DATA SUPPLIED Start Marker
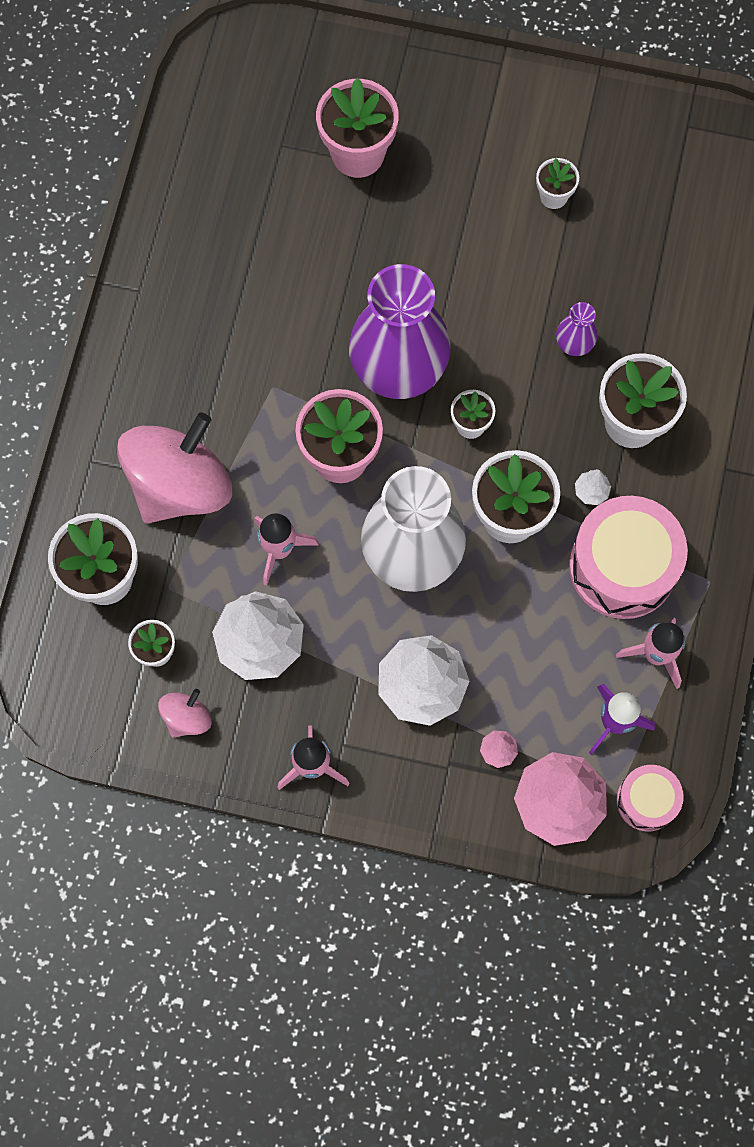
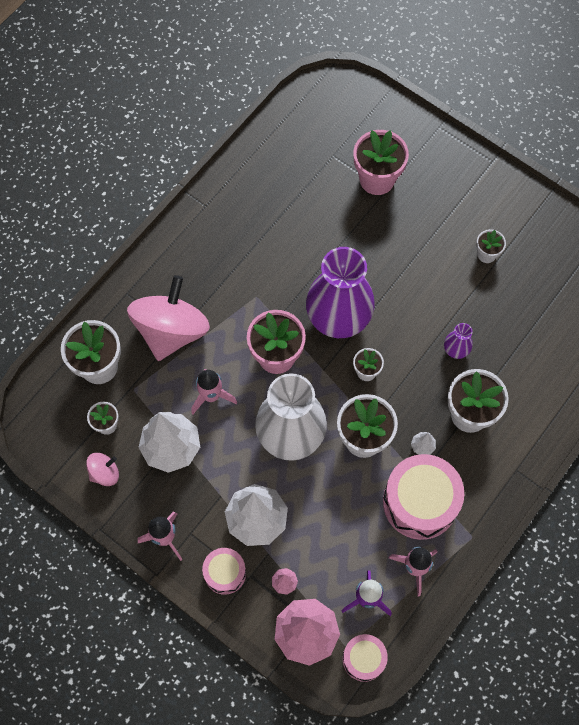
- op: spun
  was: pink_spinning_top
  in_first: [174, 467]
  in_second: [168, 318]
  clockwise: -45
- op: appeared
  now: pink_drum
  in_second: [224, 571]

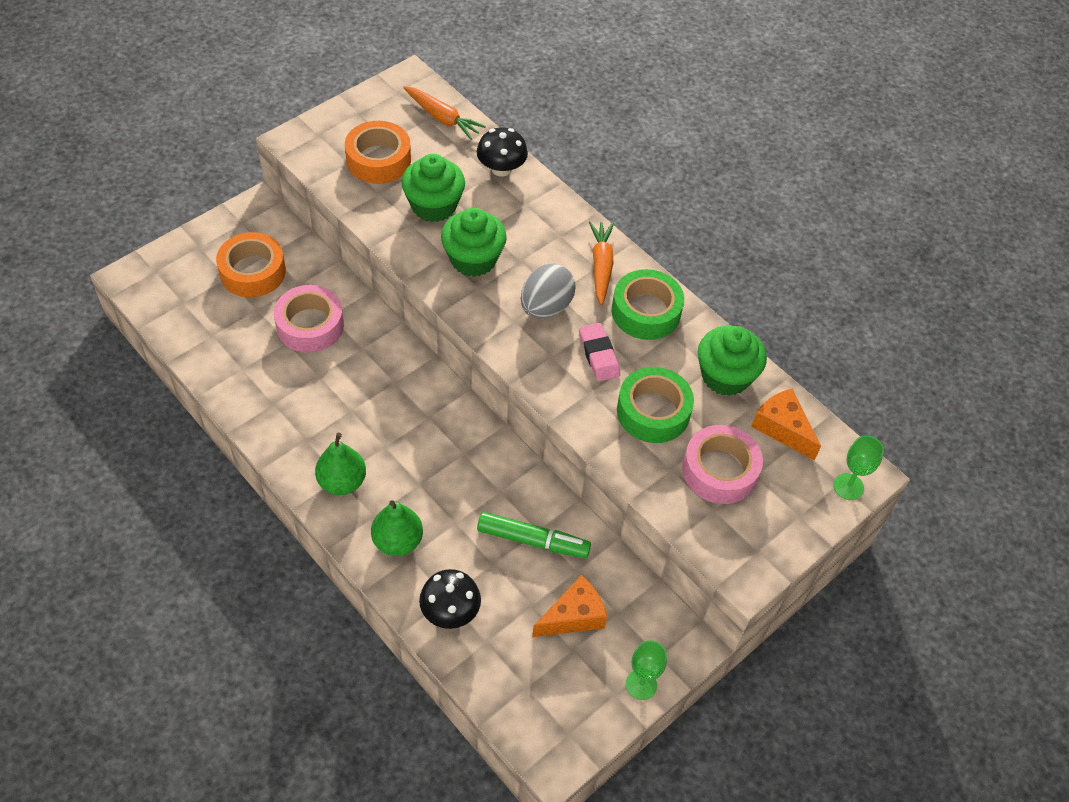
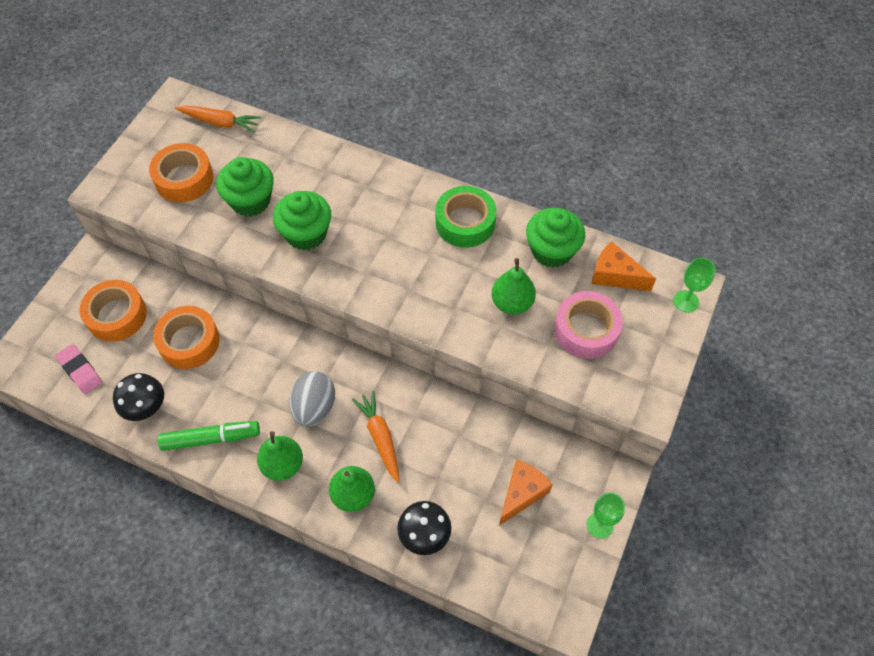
- op: relocated
  was: black_mushroom
  in_first: [502, 152]
  in_second: [138, 397]
- op: relocated
  was: orange_carrot
  in_first: [601, 263]
  in_second: [376, 436]
- op: relocated
  was: grey_egg
  in_first: [548, 291]
  in_second: [312, 399]
- op: colour
  was: pink_tape
  now: orange_tape
  in_first: [309, 319]
  in_second: [186, 337]
- op: relocated
  was: pink_eraser
  in_first: [599, 352]
  in_second: [78, 369]
- op: exchanged
  was: green_tape
  now: green_pear
  in_first: [655, 405]
  in_second: [514, 286]
- op: relocated
  was: green_marker
  in_first: [534, 535]
  in_second: [209, 436]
DATA SUPPLIED End Marker
*WHAT IS REQUIRED*: Start with the first line of the records above and end with the line containing "now: pink_drum". Output those lines exactly, pictures excluded.

*TASK SOLUTION*:
- op: spun
  was: pink_spinning_top
  in_first: [174, 467]
  in_second: [168, 318]
  clockwise: -45
- op: appeared
  now: pink_drum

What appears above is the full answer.